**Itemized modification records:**
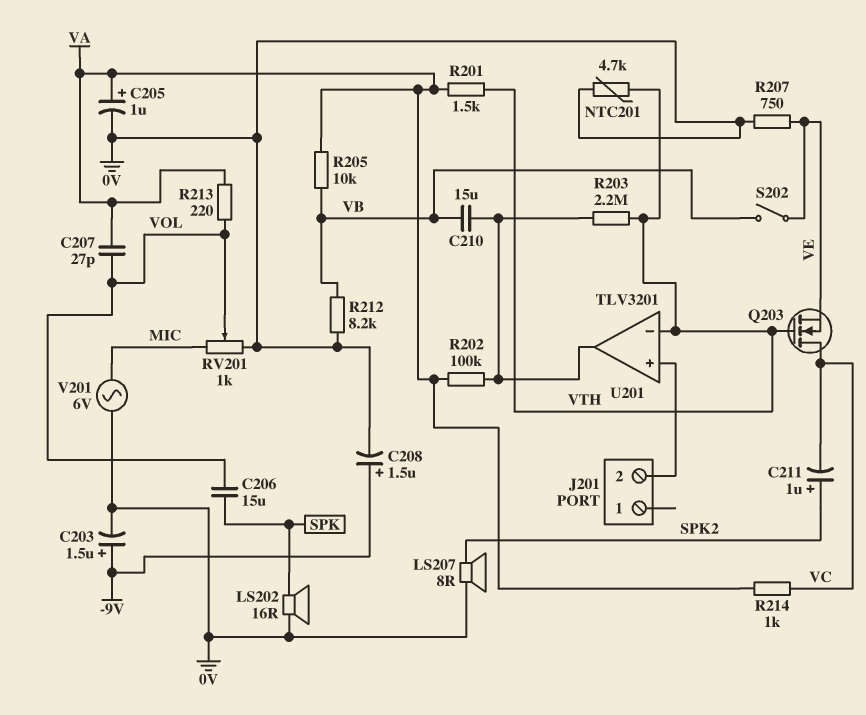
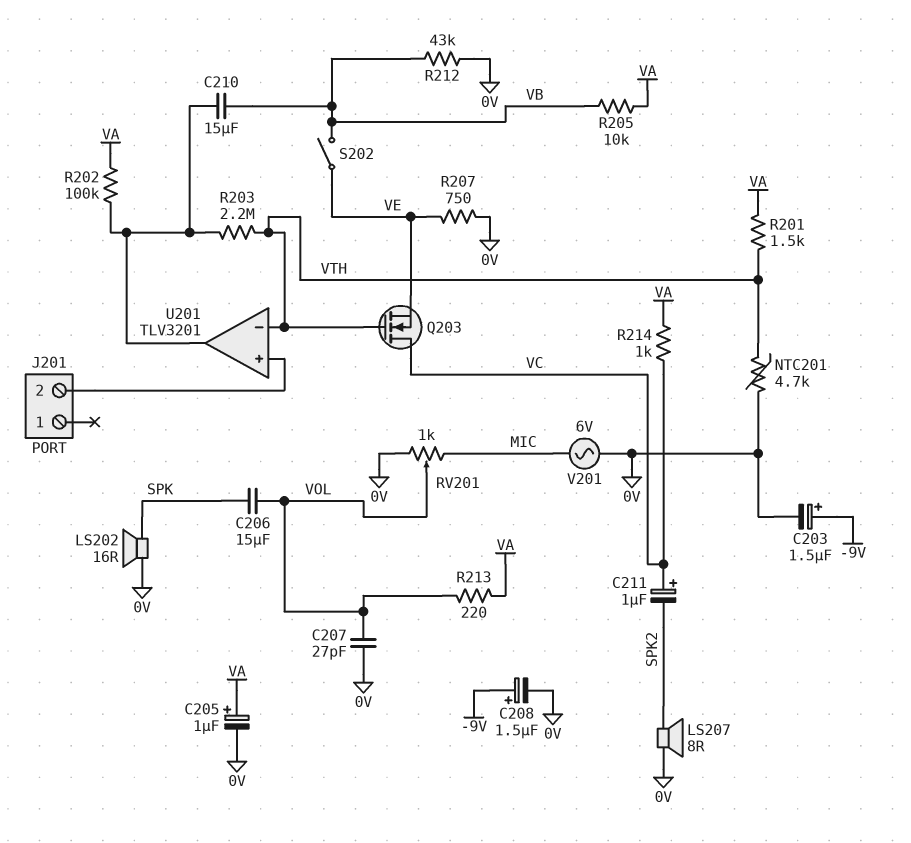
C207: 27pF (VA, VOL) -> 27pF (0V, VOL)
C211: 1uF (plus SPK2, minus VC) -> 1uF (plus VC, minus SPK2)
R212: 8.2k (0V, VB) -> 43k (0V, VB)

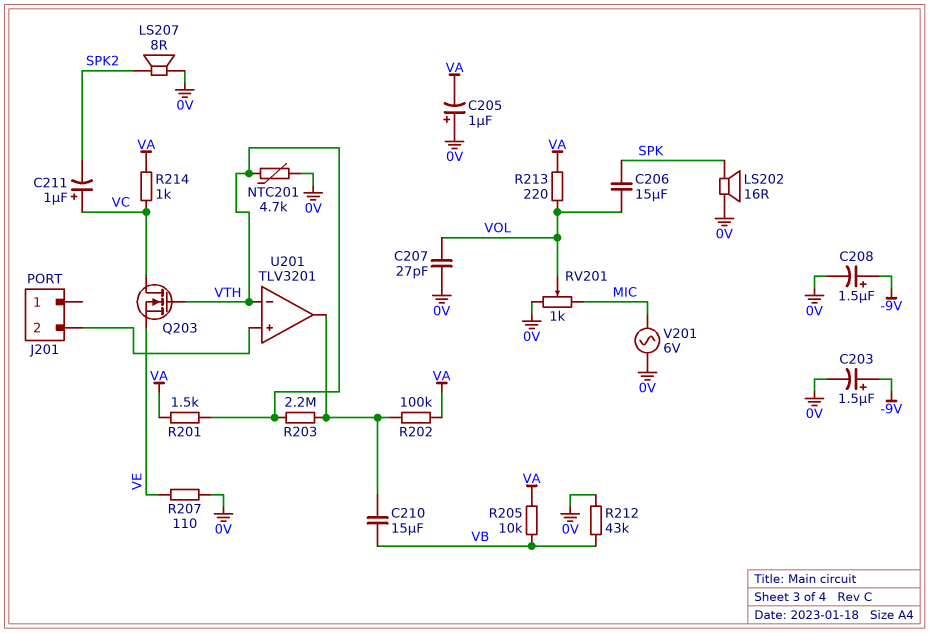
C205: 1uF (plus VA, minus 0V) -> 1uF (plus 0V, minus VA)
R207: 750 (0V, VE) -> 110 (0V, VE)
S202: switch (VB, VE) -> none

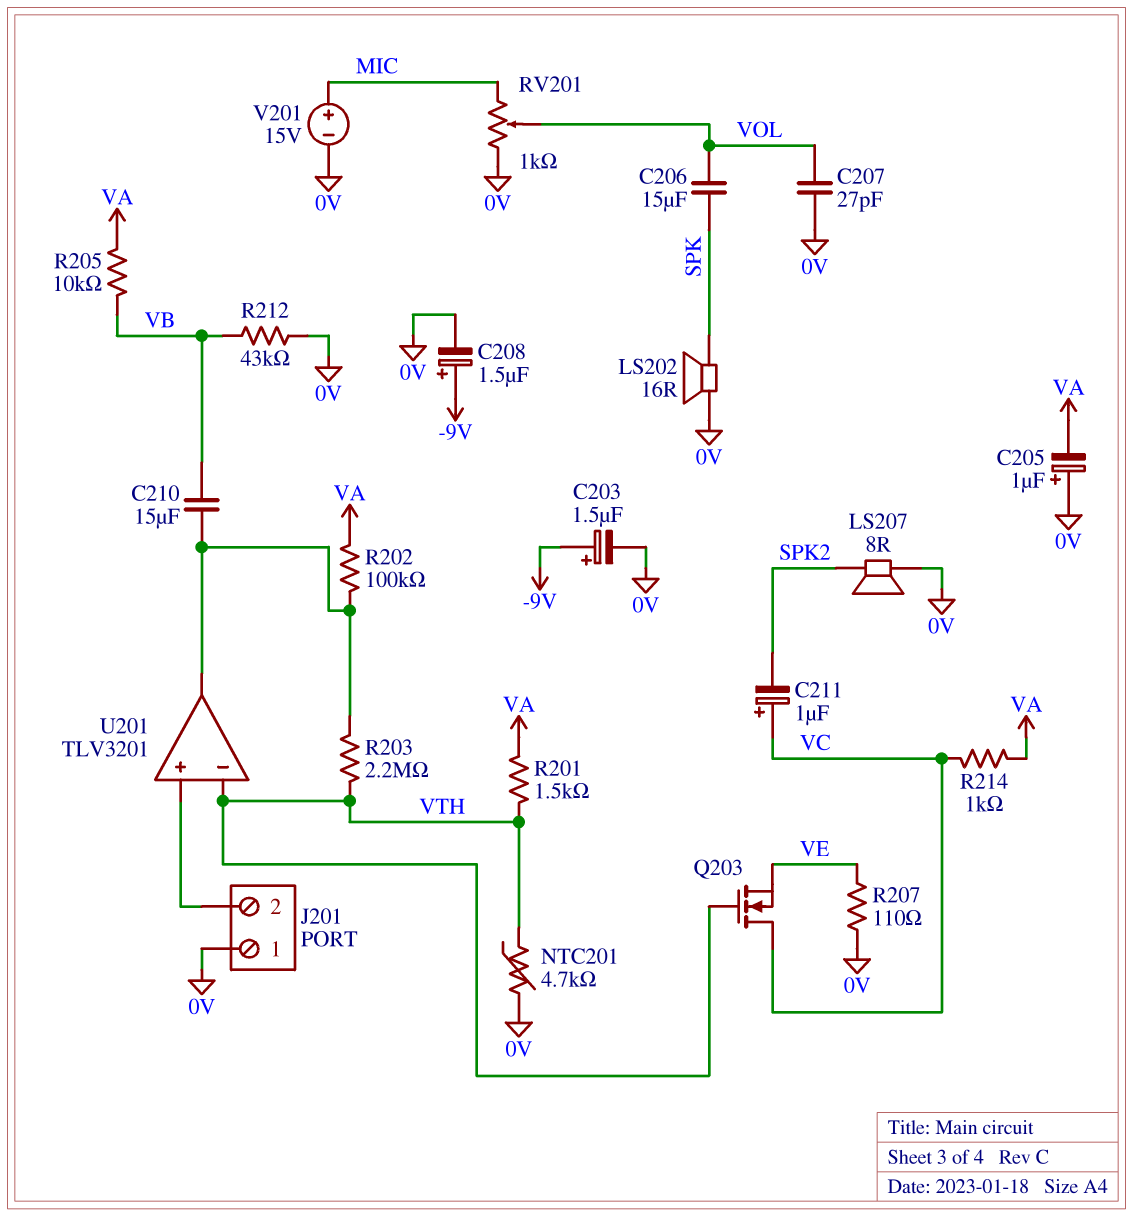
J201 pin 1: none -> 0V
R213: 220 (VA, VOL) -> none
V201: AC 6V (0V, MIC) -> 15V (plus MIC, minus 0V)

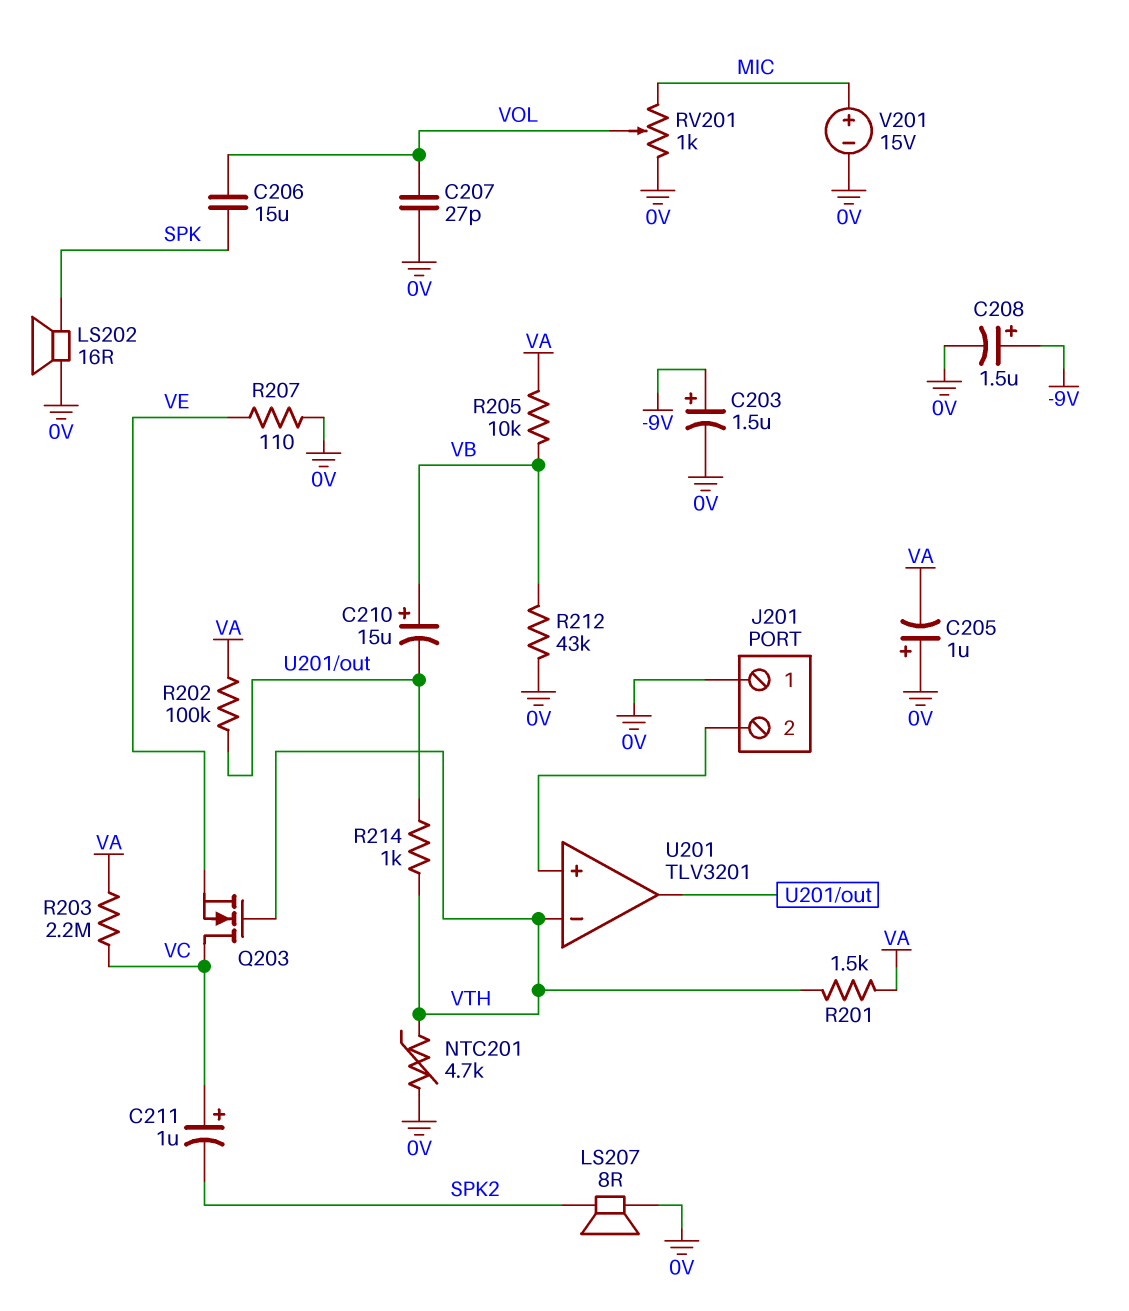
C210: 15uF (U201/out, VB) -> 15uF (plus VB, minus U201/out)
R203: 2.2M (U201/out, VTH) -> 2.2M (VA, VC)
R214: 1k (VA, VC) -> 1k (U201/out, VTH)

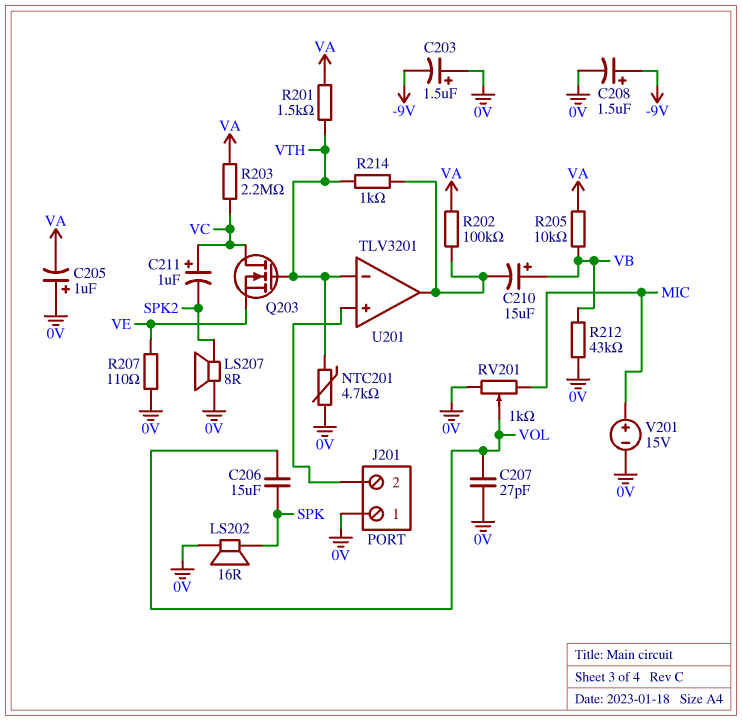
C203: 1.5uF (plus -9V, minus 0V) -> 1.5uF (plus 0V, minus -9V)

**WHAT YOU ARE ASKED TO DO:** Among the records, how many lines include the string "plus"? State the number and add nothing.

**EXERCISE RESULT:** 5